* PROVIDED MATERIAL
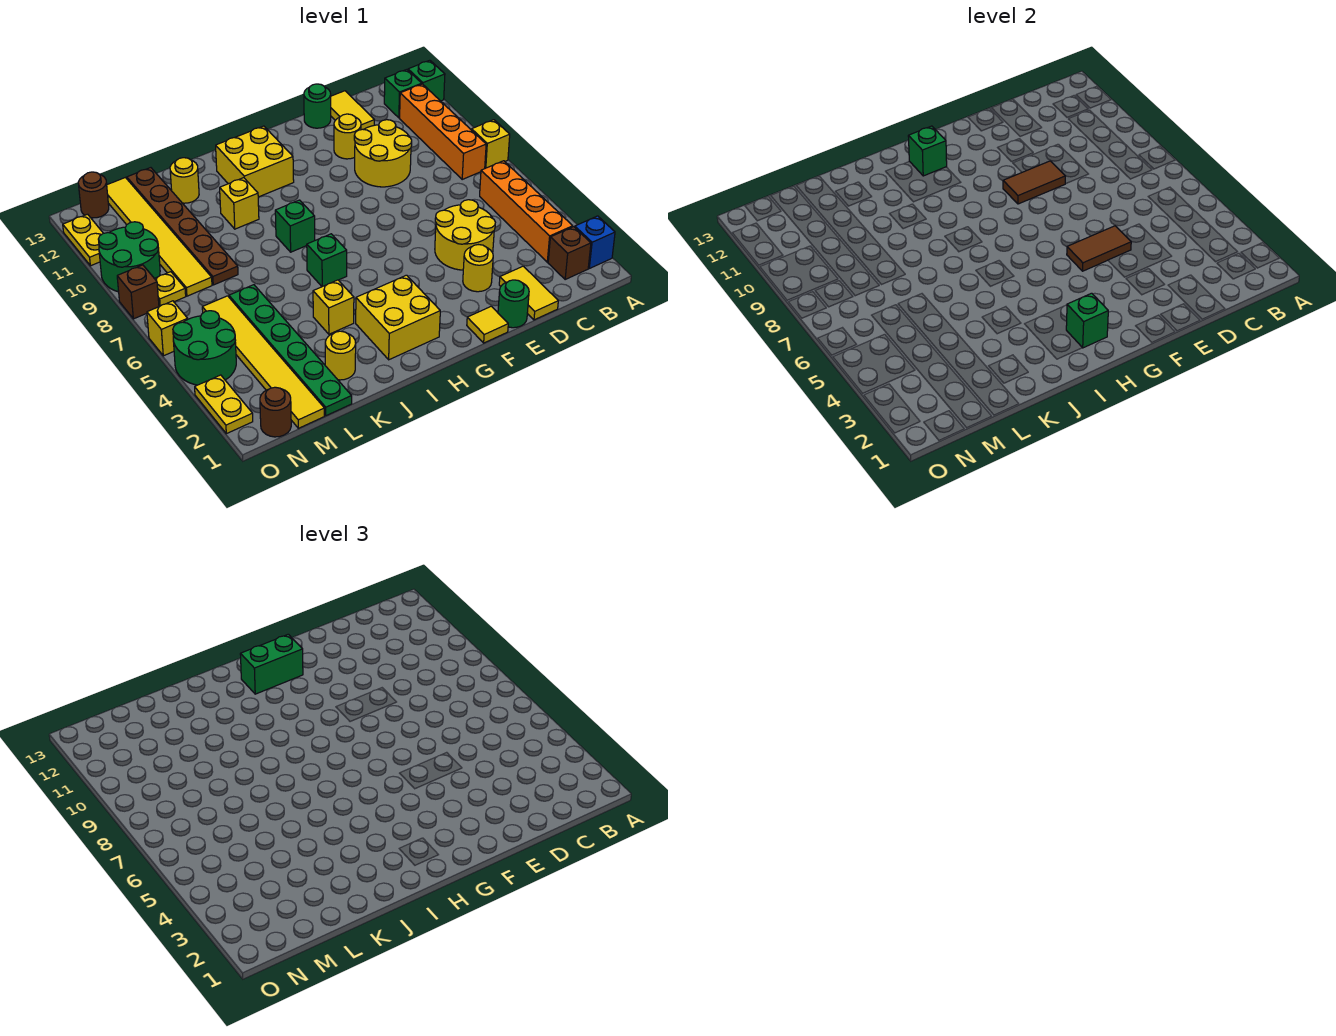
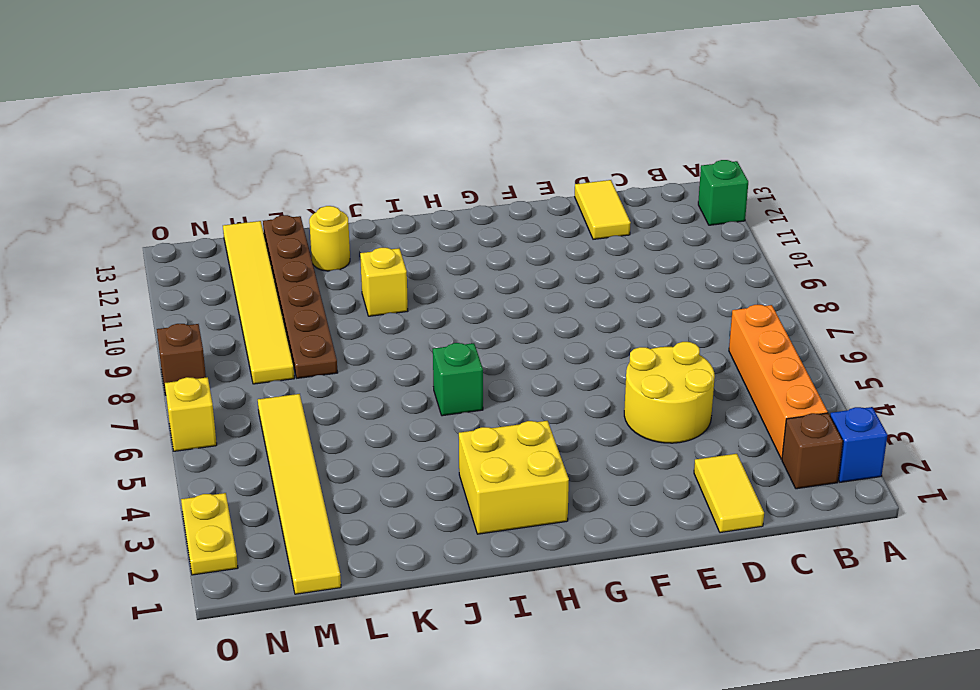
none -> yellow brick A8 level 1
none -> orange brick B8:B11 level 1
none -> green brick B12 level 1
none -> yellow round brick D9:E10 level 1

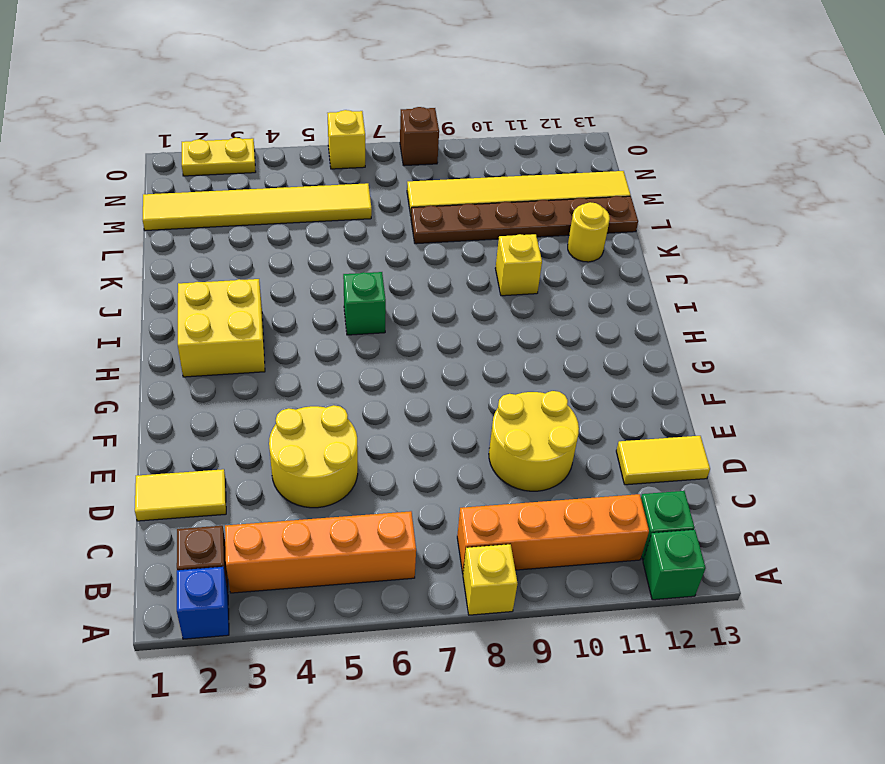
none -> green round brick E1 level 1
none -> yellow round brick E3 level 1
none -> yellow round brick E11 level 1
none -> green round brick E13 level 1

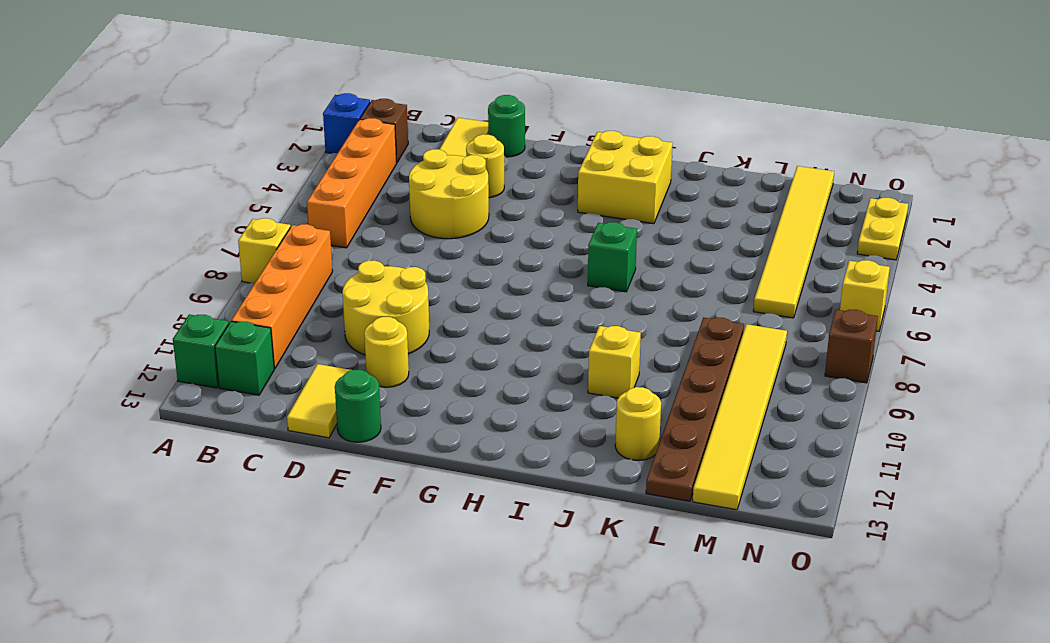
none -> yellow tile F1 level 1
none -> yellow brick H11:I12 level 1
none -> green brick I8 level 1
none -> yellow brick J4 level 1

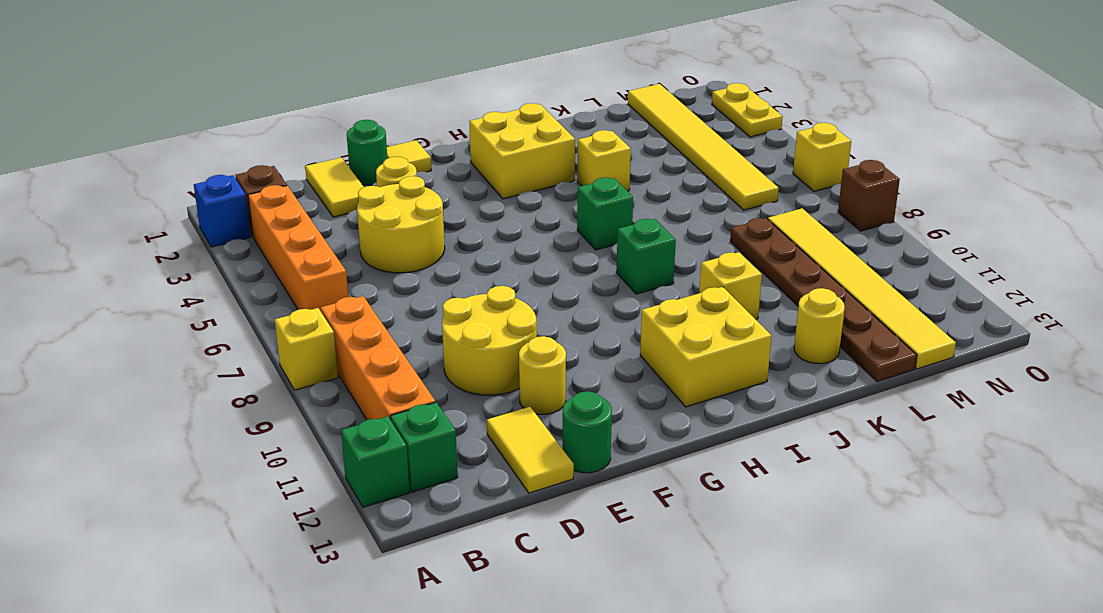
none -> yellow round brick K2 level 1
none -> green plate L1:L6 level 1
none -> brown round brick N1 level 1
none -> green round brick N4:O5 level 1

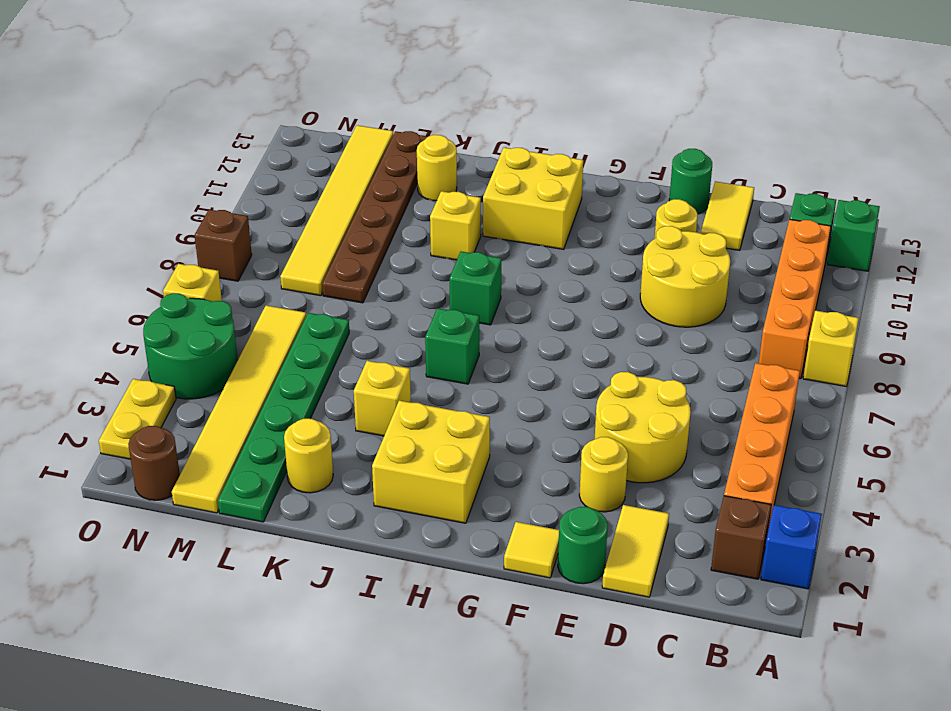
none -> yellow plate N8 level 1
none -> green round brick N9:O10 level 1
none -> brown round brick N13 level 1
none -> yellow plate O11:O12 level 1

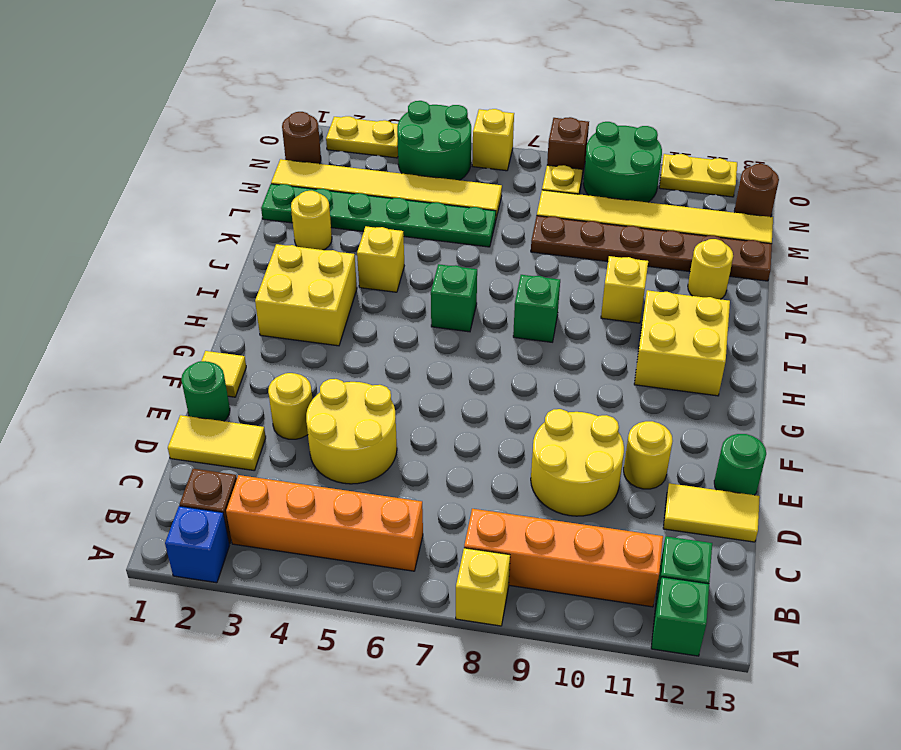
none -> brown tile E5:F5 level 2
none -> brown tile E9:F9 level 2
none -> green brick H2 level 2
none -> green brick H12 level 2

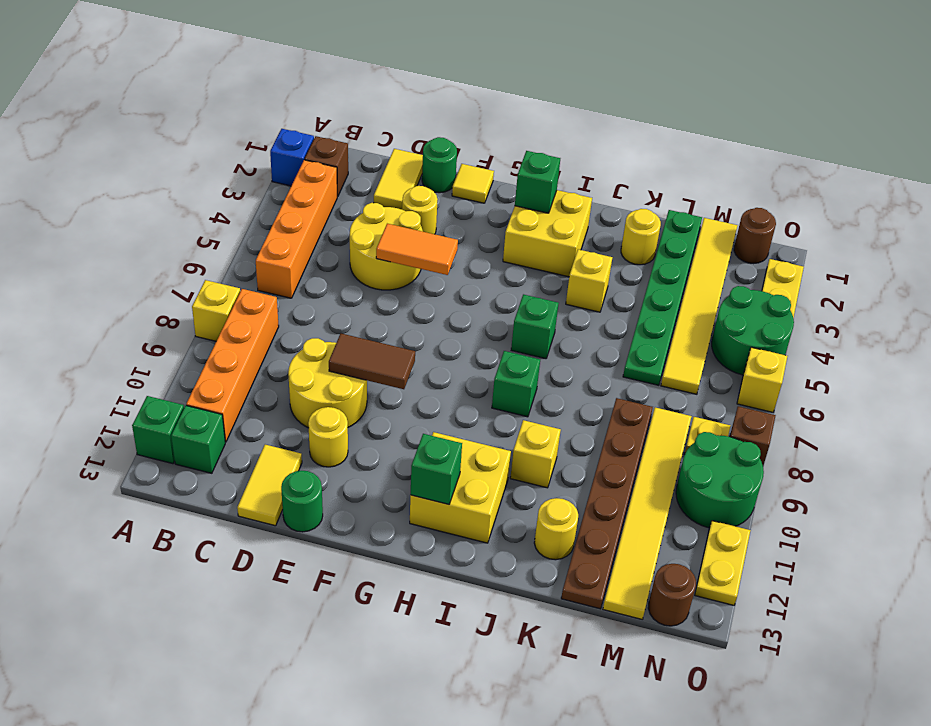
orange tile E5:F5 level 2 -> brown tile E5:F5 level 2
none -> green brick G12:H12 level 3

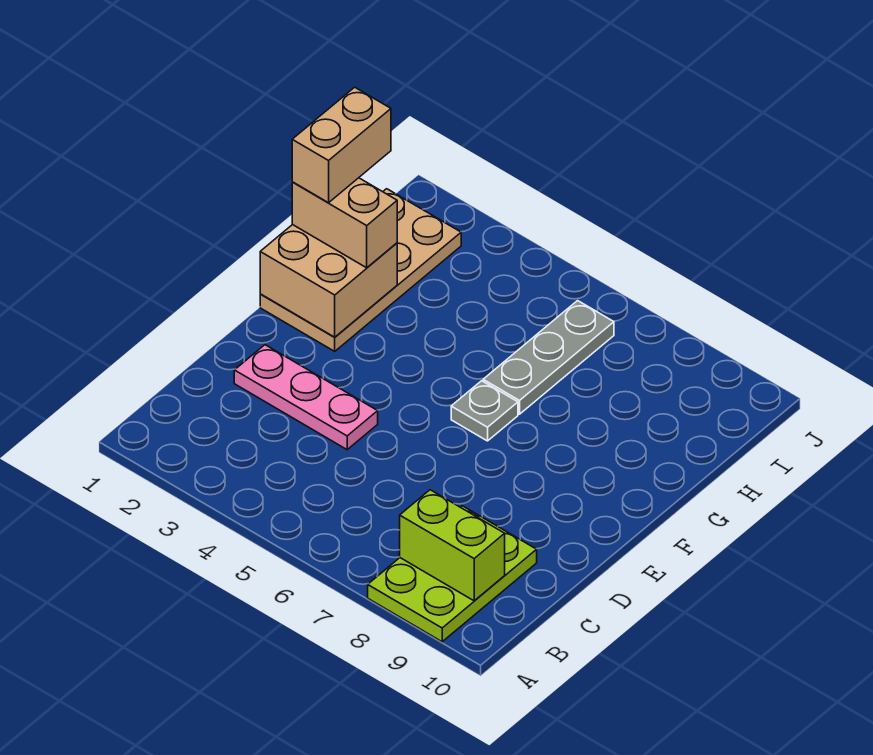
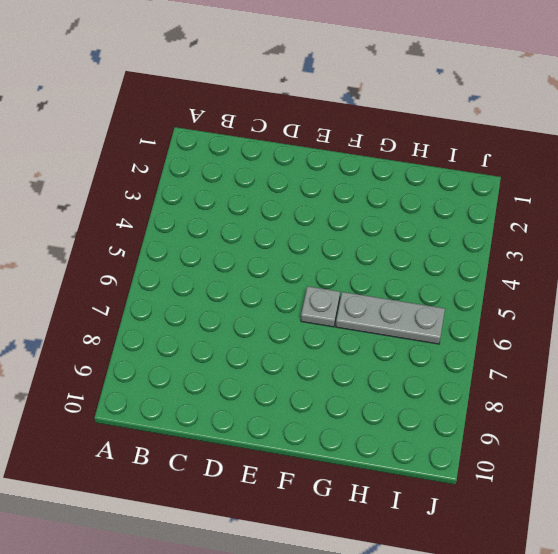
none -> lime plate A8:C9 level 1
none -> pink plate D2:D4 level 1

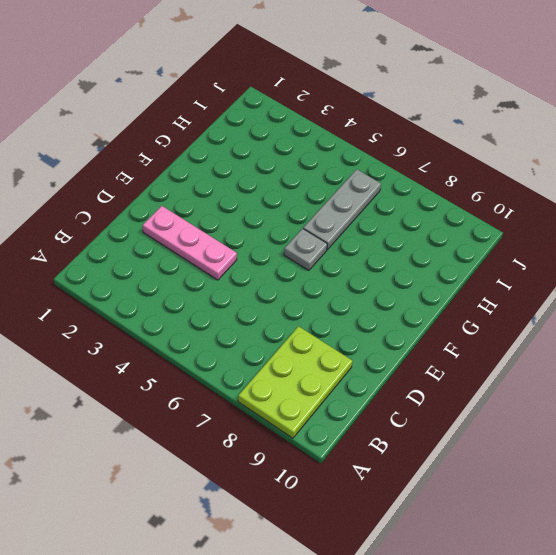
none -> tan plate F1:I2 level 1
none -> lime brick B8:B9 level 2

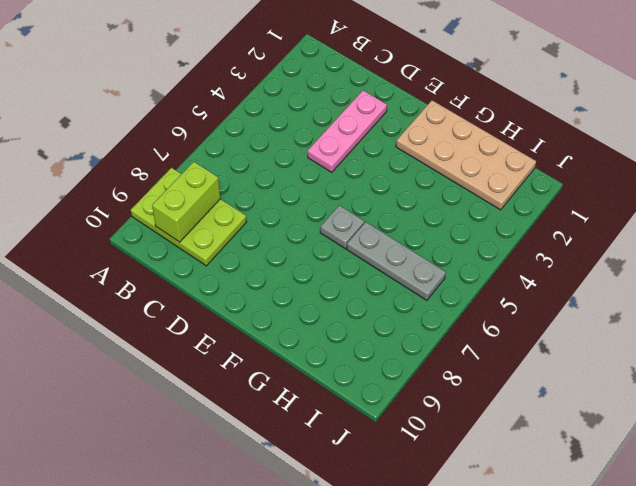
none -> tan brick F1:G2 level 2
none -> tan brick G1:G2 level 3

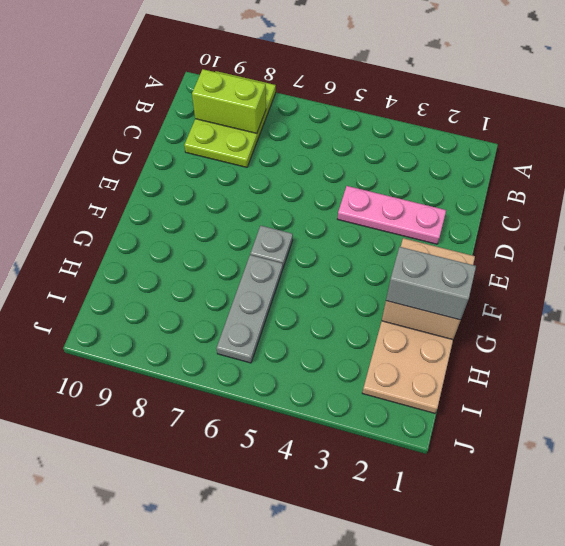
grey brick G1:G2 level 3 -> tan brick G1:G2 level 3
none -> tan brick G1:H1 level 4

* EXERCISE AIM
Retype each entry exactly as it appears, excluding any image.

* EXERCISE ANSWER
none -> yellow brick A8 level 1
none -> orange brick B8:B11 level 1
none -> green brick B12 level 1
none -> yellow round brick D9:E10 level 1

none -> green round brick E1 level 1
none -> yellow round brick E3 level 1
none -> yellow round brick E11 level 1
none -> green round brick E13 level 1

none -> yellow tile F1 level 1
none -> yellow brick H11:I12 level 1
none -> green brick I8 level 1
none -> yellow brick J4 level 1

none -> yellow round brick K2 level 1
none -> green plate L1:L6 level 1
none -> brown round brick N1 level 1
none -> green round brick N4:O5 level 1

none -> yellow plate N8 level 1
none -> green round brick N9:O10 level 1
none -> brown round brick N13 level 1
none -> yellow plate O11:O12 level 1

none -> brown tile E5:F5 level 2
none -> brown tile E9:F9 level 2
none -> green brick H2 level 2
none -> green brick H12 level 2

orange tile E5:F5 level 2 -> brown tile E5:F5 level 2
none -> green brick G12:H12 level 3

none -> lime plate A8:C9 level 1
none -> pink plate D2:D4 level 1

none -> tan plate F1:I2 level 1
none -> lime brick B8:B9 level 2

none -> tan brick F1:G2 level 2
none -> tan brick G1:G2 level 3

grey brick G1:G2 level 3 -> tan brick G1:G2 level 3
none -> tan brick G1:H1 level 4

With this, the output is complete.